> [EXERCISE AIM]
Repeat each line of the material below without change.

> [EXERCISE INPUTS]
------

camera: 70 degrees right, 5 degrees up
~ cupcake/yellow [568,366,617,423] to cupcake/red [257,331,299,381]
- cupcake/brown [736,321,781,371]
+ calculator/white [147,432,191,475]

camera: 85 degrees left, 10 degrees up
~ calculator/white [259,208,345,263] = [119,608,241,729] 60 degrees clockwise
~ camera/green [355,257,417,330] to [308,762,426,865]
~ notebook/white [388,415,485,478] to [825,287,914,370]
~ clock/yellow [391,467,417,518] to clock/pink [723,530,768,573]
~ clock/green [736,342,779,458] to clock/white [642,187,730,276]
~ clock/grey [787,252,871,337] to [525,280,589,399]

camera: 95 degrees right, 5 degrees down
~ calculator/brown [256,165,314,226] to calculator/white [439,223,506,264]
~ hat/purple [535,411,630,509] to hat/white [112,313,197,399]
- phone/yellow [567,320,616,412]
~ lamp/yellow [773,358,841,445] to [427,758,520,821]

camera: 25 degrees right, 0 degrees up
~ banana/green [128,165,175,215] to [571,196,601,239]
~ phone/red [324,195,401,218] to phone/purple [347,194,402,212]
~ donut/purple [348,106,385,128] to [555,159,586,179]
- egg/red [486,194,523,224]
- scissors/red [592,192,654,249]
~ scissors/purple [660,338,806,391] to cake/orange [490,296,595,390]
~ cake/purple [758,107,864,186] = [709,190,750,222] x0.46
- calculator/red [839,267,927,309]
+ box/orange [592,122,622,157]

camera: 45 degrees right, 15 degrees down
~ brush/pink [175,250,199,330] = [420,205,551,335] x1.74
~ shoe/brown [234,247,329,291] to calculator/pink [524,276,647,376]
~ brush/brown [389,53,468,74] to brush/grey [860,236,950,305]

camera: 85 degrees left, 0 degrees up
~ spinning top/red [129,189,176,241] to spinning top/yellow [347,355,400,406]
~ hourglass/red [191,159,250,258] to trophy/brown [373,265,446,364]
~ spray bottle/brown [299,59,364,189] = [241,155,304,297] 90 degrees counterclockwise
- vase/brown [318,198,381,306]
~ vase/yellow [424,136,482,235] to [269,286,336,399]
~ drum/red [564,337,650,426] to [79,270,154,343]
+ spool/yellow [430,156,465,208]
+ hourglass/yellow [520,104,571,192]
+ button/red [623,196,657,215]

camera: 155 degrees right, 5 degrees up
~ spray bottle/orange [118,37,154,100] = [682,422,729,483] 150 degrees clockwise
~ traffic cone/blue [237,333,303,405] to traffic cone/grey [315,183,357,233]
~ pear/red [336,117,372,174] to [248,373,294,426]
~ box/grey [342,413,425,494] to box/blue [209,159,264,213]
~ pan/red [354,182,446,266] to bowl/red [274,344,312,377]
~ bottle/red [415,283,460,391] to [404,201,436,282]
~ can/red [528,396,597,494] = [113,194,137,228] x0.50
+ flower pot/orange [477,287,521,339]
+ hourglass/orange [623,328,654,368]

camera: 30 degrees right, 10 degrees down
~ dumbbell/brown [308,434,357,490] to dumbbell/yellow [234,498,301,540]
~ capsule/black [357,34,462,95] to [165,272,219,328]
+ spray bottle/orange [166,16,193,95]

------

> [RESPONSE FOR THIS EXERCISE]
camera: 70 degrees right, 5 degrees up
~ cupcake/yellow [568,366,617,423] to cupcake/red [257,331,299,381]
- cupcake/brown [736,321,781,371]
+ calculator/white [147,432,191,475]

camera: 85 degrees left, 10 degrees up
~ calculator/white [259,208,345,263] = [119,608,241,729] 60 degrees clockwise
~ camera/green [355,257,417,330] to [308,762,426,865]
~ notebook/white [388,415,485,478] to [825,287,914,370]
~ clock/yellow [391,467,417,518] to clock/pink [723,530,768,573]
~ clock/green [736,342,779,458] to clock/white [642,187,730,276]
~ clock/grey [787,252,871,337] to [525,280,589,399]

camera: 95 degrees right, 5 degrees down
~ calculator/brown [256,165,314,226] to calculator/white [439,223,506,264]
~ hat/purple [535,411,630,509] to hat/white [112,313,197,399]
- phone/yellow [567,320,616,412]
~ lamp/yellow [773,358,841,445] to [427,758,520,821]

camera: 25 degrees right, 0 degrees up
~ banana/green [128,165,175,215] to [571,196,601,239]
~ phone/red [324,195,401,218] to phone/purple [347,194,402,212]
~ donut/purple [348,106,385,128] to [555,159,586,179]
- egg/red [486,194,523,224]
- scissors/red [592,192,654,249]
~ scissors/purple [660,338,806,391] to cake/orange [490,296,595,390]
~ cake/purple [758,107,864,186] = [709,190,750,222] x0.46
- calculator/red [839,267,927,309]
+ box/orange [592,122,622,157]

camera: 45 degrees right, 15 degrees down
~ brush/pink [175,250,199,330] = [420,205,551,335] x1.74
~ shoe/brown [234,247,329,291] to calculator/pink [524,276,647,376]
~ brush/brown [389,53,468,74] to brush/grey [860,236,950,305]

camera: 85 degrees left, 0 degrees up
~ spinning top/red [129,189,176,241] to spinning top/yellow [347,355,400,406]
~ hourglass/red [191,159,250,258] to trophy/brown [373,265,446,364]
~ spray bottle/brown [299,59,364,189] = [241,155,304,297] 90 degrees counterclockwise
- vase/brown [318,198,381,306]
~ vase/yellow [424,136,482,235] to [269,286,336,399]
~ drum/red [564,337,650,426] to [79,270,154,343]
+ spool/yellow [430,156,465,208]
+ hourglass/yellow [520,104,571,192]
+ button/red [623,196,657,215]

camera: 155 degrees right, 5 degrees up
~ spray bottle/orange [118,37,154,100] = [682,422,729,483] 150 degrees clockwise
~ traffic cone/blue [237,333,303,405] to traffic cone/grey [315,183,357,233]
~ pear/red [336,117,372,174] to [248,373,294,426]
~ box/grey [342,413,425,494] to box/blue [209,159,264,213]
~ pan/red [354,182,446,266] to bowl/red [274,344,312,377]
~ bottle/red [415,283,460,391] to [404,201,436,282]
~ can/red [528,396,597,494] = [113,194,137,228] x0.50
+ flower pot/orange [477,287,521,339]
+ hourglass/orange [623,328,654,368]

camera: 30 degrees right, 10 degrees down
~ dumbbell/brown [308,434,357,490] to dumbbell/yellow [234,498,301,540]
~ capsule/black [357,34,462,95] to [165,272,219,328]
+ spray bottle/orange [166,16,193,95]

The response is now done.